Stored entries
[Start of Attachment]
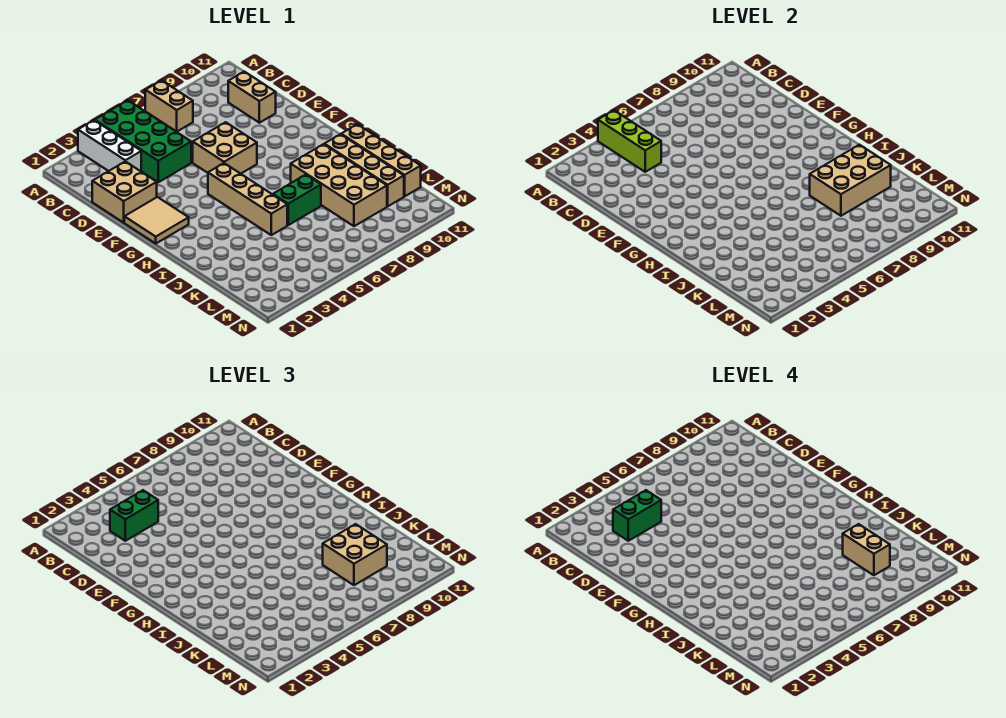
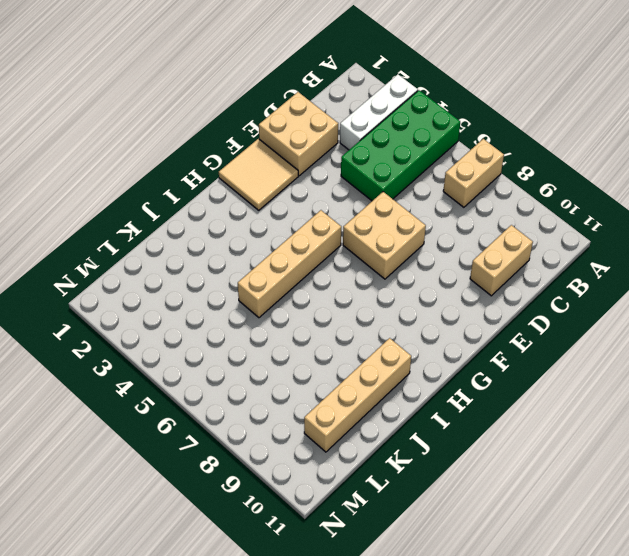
none -> tan brick I8:L9 level 1
none -> tan brick I11:L11 level 1
none -> green brick J6:J7 level 1

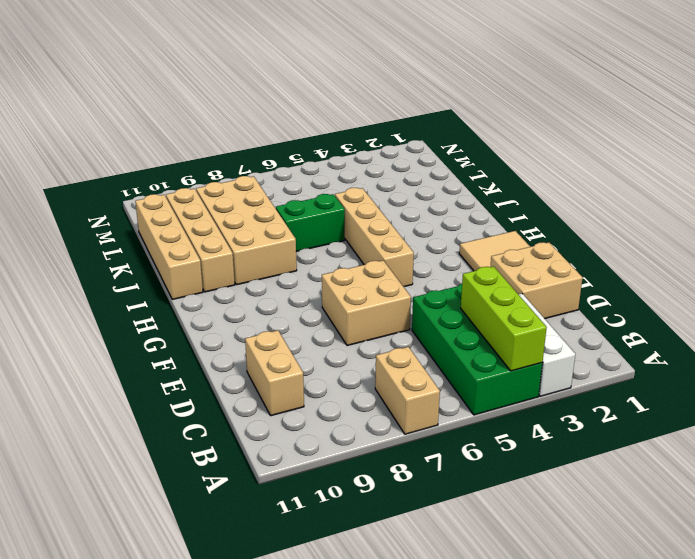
none -> tan brick J8:K10 level 2
none -> green brick C3:C4 level 3
none -> tan brick K8:L9 level 3

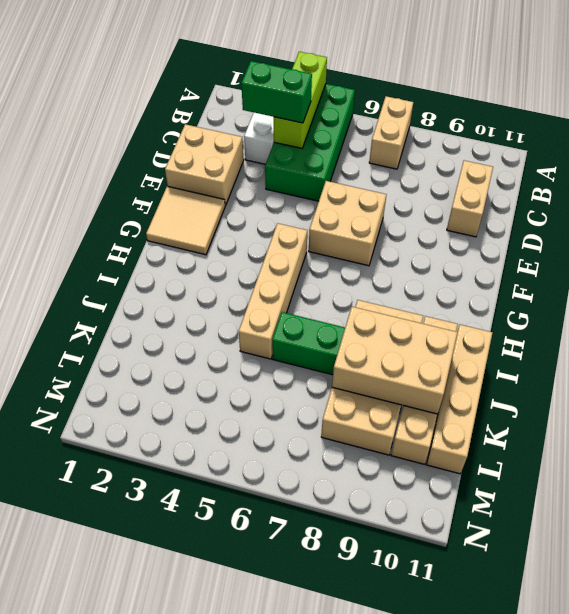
none -> tan brick K8:L9 level 3
none -> green brick C3:C4 level 4
none -> tan brick K9:L9 level 4

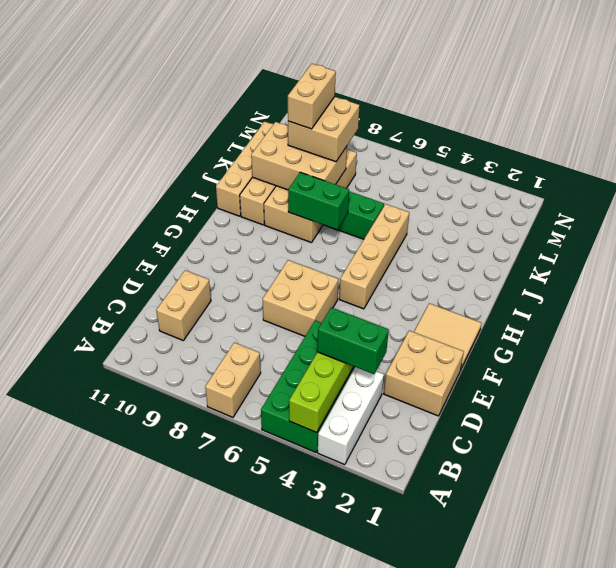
green brick I7:I8 level 2 -> green brick C3:C4 level 4

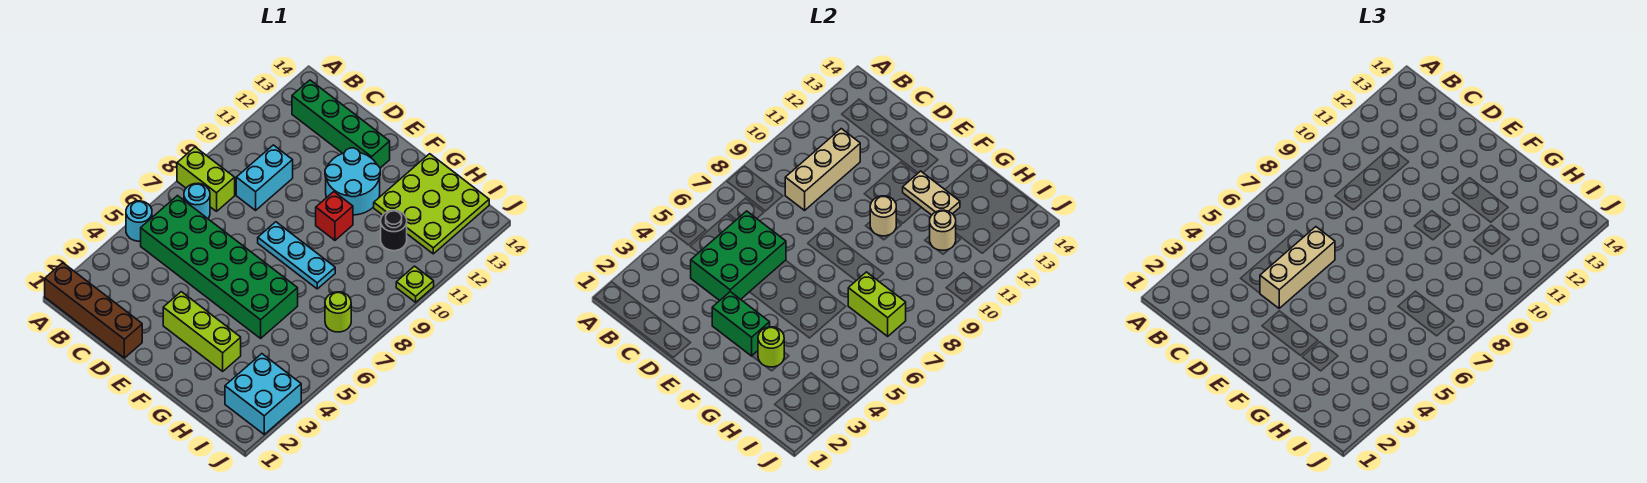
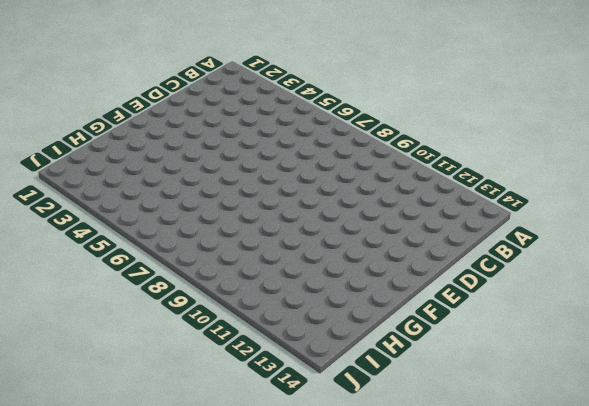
none -> brown brick A1:D1 level 1
none -> cyan round brick A5 level 1
none -> lime brick A8:B8 level 1

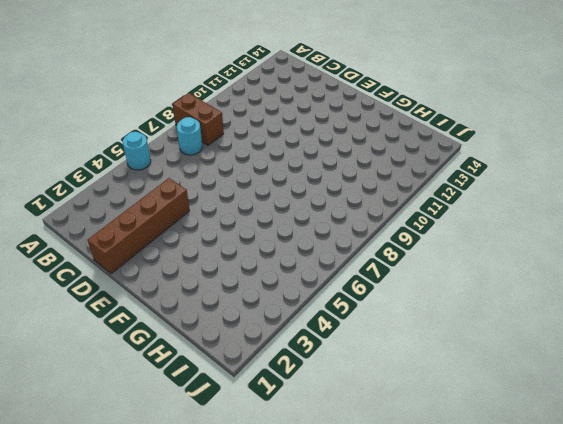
brown brick A8:B8 level 1 -> lime brick A8:B8 level 1
brown brick D1:D4 level 1 -> brown brick A1:D1 level 1
none -> green brick B5:G6 level 1
none -> green brick B13:E13 level 1
none -> cyan brick C9:C10 level 1

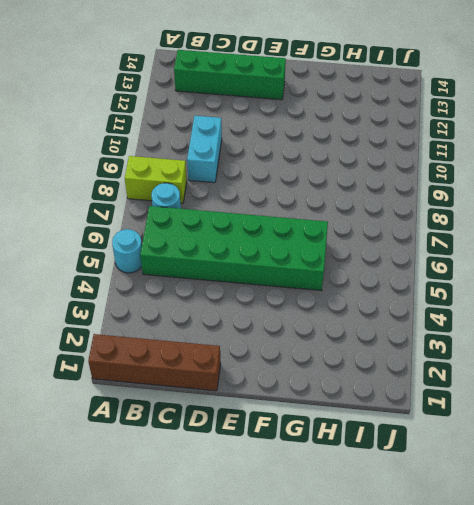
none -> lime brick E3:G3 level 1
none -> cyan plate E8:G8 level 1
none -> cyan round brick E11:F12 level 1

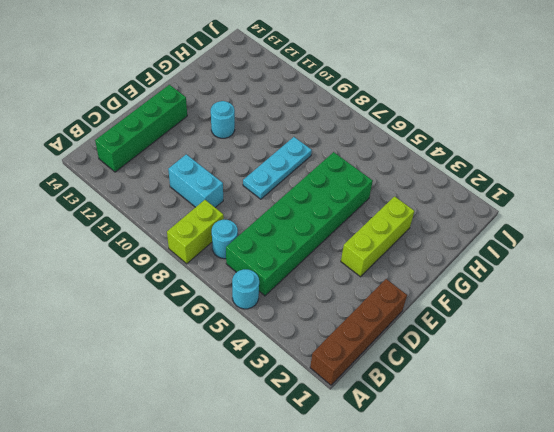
cyan round brick F11 level 1 -> cyan round brick E11:F12 level 1
none -> red brick F10 level 1
none -> lime plate G12:I14 level 1
none -> black round brick H11 level 1

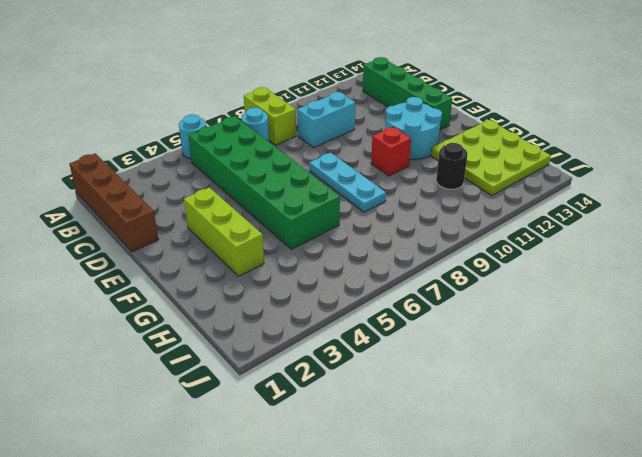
none -> cyan brick I2:J3 level 1
none -> lime round brick I7 level 1
none -> lime plate J10 level 1

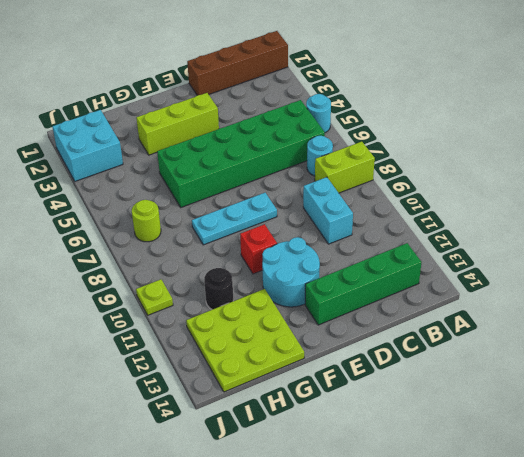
none -> green brick C4:D6 level 2
none -> tan brick C9:C11 level 2
none -> green brick E3:F3 level 2

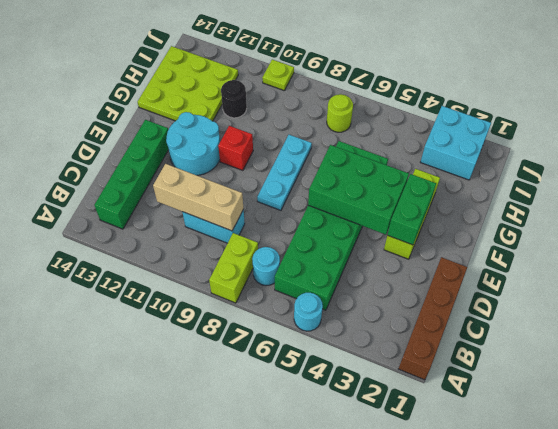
green brick E4:F6 level 2 -> green brick C4:D6 level 2
none -> tan round brick F10 level 2
none -> tan plate F12:G12 level 2
none -> lime round brick G3 level 2

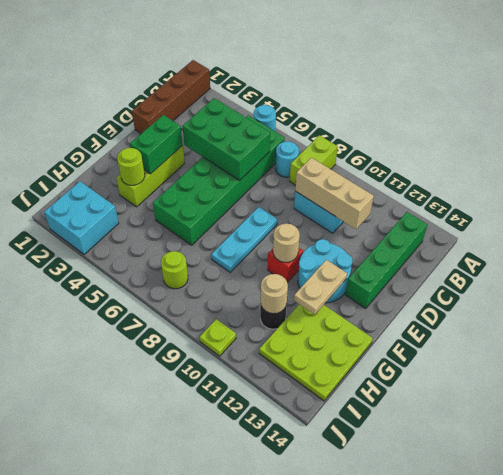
none -> lime brick H7:I7 level 2
none -> tan brick D4:D6 level 3

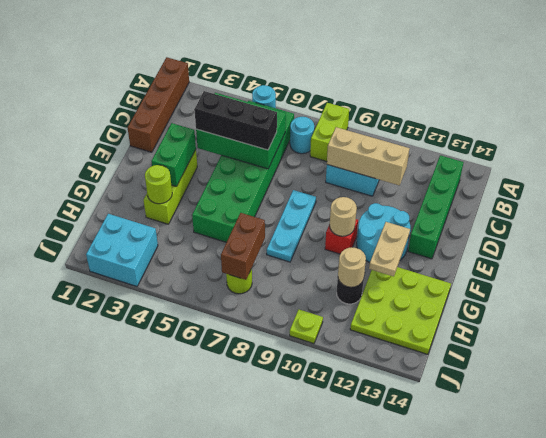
black brick D4:D6 level 3 -> tan brick D4:D6 level 3
brown brick H7:I7 level 2 -> lime brick H7:I7 level 2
[End of Attachment]
**TASK PROMPT:**
The answer must consist of every line from the entries above that contains the string "brown".

**SOLUTION FOR THIS EXERCISE:**
none -> brown brick A1:D1 level 1
brown brick A8:B8 level 1 -> lime brick A8:B8 level 1
brown brick D1:D4 level 1 -> brown brick A1:D1 level 1
brown brick H7:I7 level 2 -> lime brick H7:I7 level 2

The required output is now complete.